Records
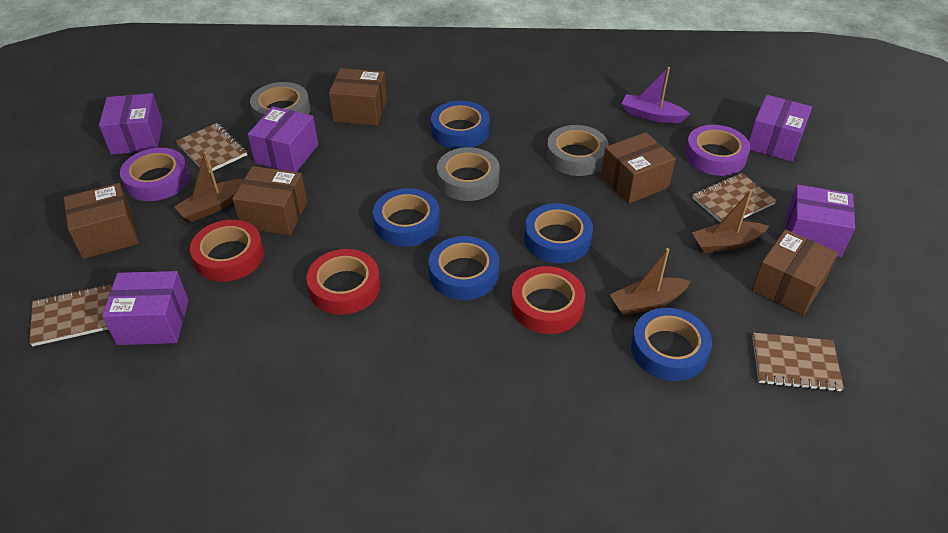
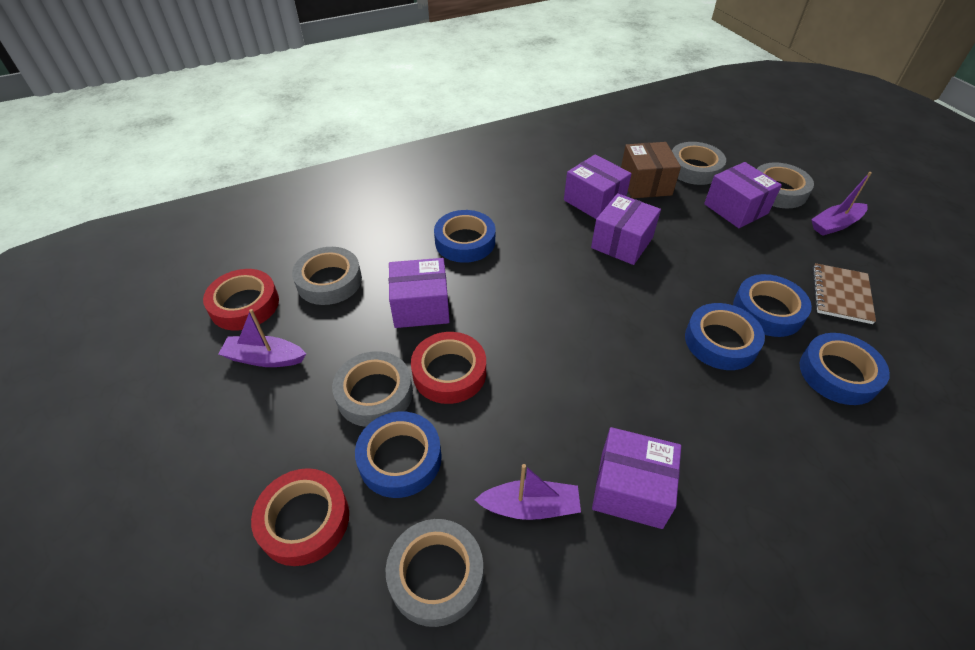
brown boat: 3 -> 0
brown box: 5 -> 1
brown notebook: 4 -> 1
grey tape: 3 -> 5
purple boat: 1 -> 3
purple tape: 2 -> 0

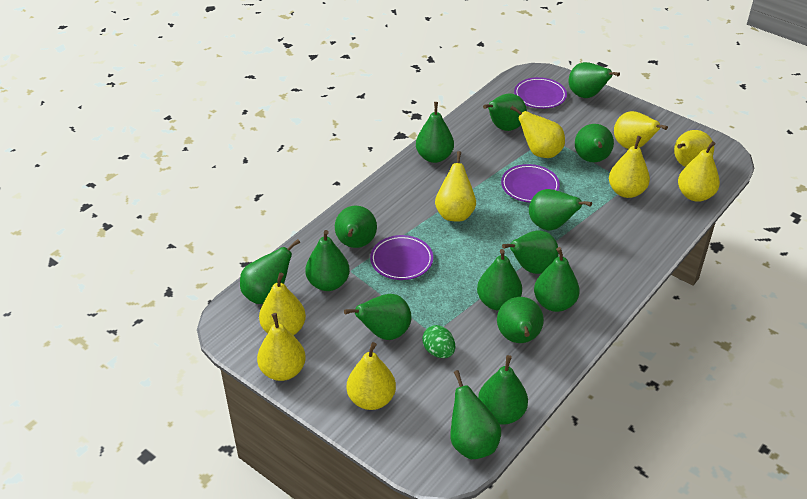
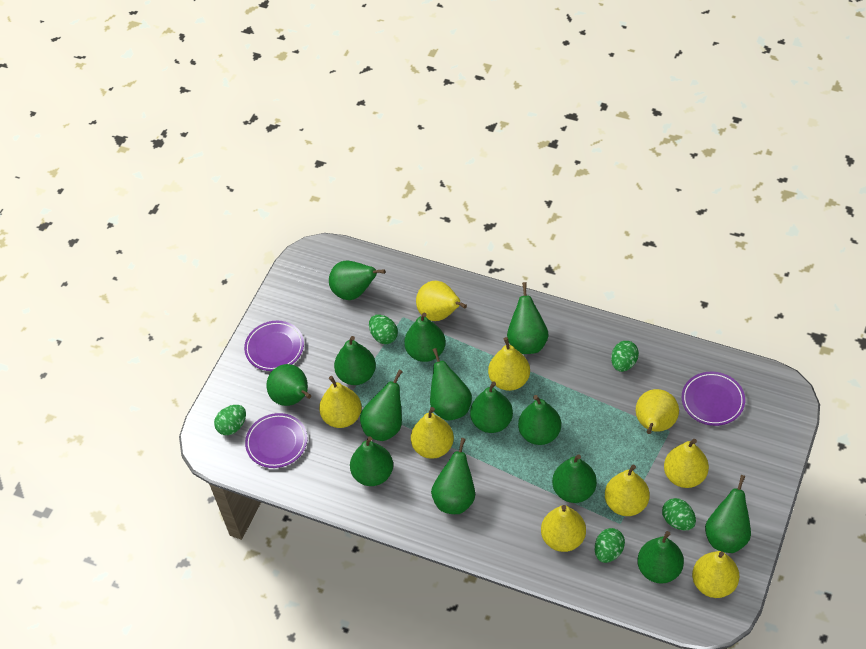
green egg: 1 -> 5
green pear: 15 -> 14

Assigned task
Without the pictures, write out every entry exactly as it appears.

Solution for this exercise
brown boat: 3 -> 0
brown box: 5 -> 1
brown notebook: 4 -> 1
grey tape: 3 -> 5
purple boat: 1 -> 3
purple tape: 2 -> 0

green egg: 1 -> 5
green pear: 15 -> 14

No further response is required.